Work required - Give again, unaltered, the lines of the listing below that run from the line having "(322, 299) = (555, 442): grey" through the line having "(424, 388) = (665, 419): orange".

========

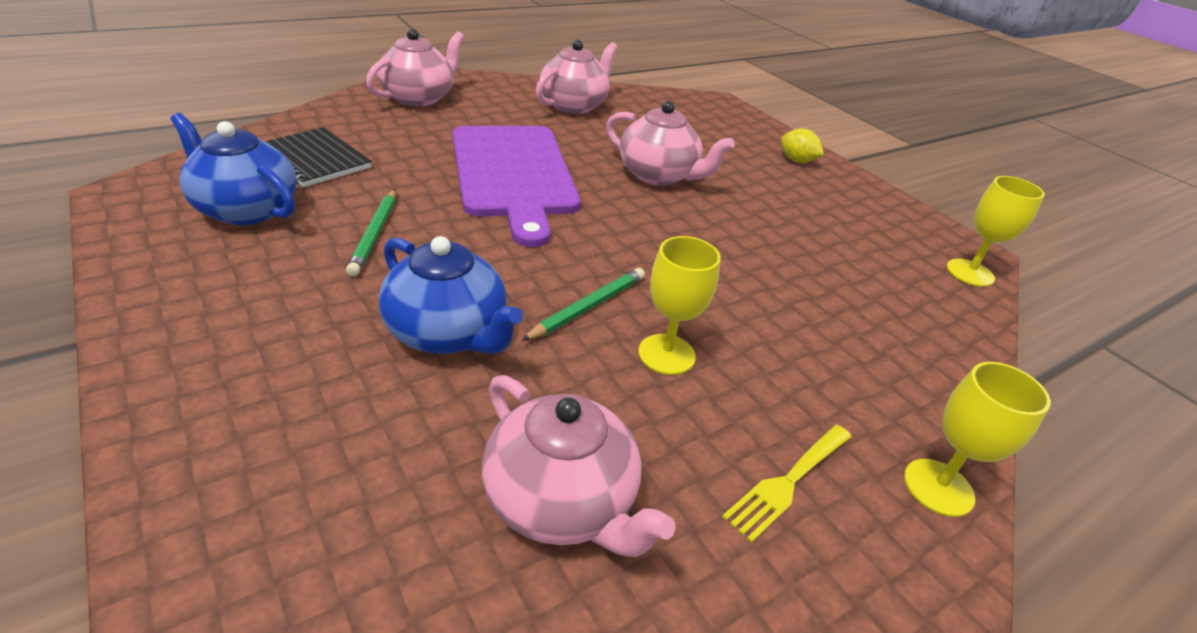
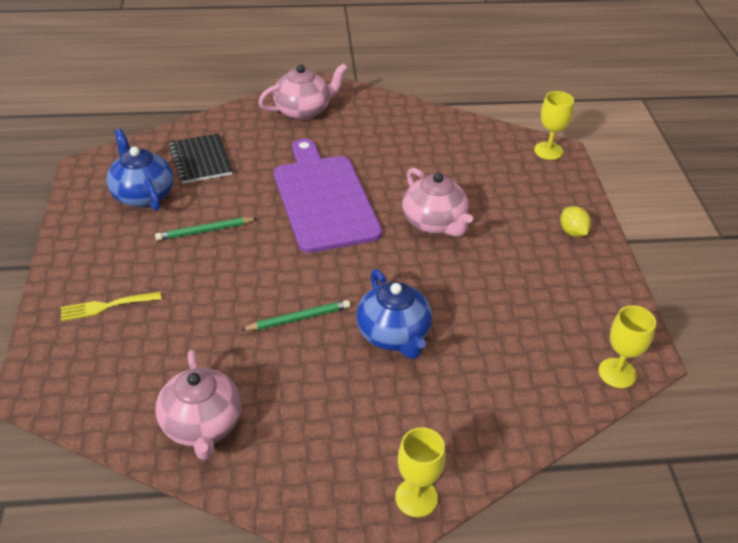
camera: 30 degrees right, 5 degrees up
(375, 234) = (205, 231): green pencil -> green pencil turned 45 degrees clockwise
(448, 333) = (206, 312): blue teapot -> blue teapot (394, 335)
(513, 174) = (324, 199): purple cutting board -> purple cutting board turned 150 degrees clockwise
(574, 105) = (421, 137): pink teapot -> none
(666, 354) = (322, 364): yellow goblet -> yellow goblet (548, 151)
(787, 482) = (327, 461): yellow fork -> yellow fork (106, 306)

========

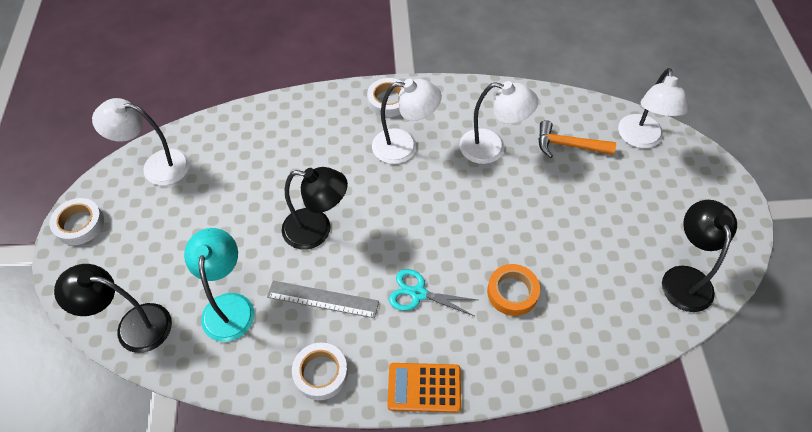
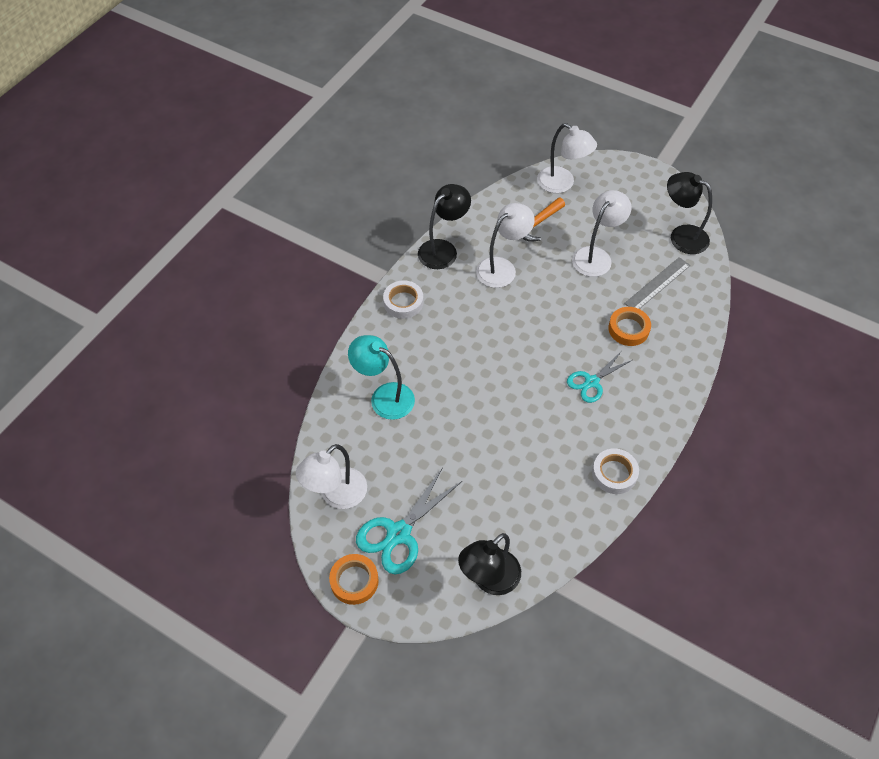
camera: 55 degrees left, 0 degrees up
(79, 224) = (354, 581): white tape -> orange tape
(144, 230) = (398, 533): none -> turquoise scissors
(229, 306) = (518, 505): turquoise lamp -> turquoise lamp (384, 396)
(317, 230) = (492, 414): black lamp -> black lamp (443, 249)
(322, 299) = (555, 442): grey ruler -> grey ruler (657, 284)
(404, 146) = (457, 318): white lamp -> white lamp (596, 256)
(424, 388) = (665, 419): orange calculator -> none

========

Response for this exercise -
(322, 299) = (555, 442): grey ruler -> grey ruler (657, 284)
(404, 146) = (457, 318): white lamp -> white lamp (596, 256)
(424, 388) = (665, 419): orange calculator -> none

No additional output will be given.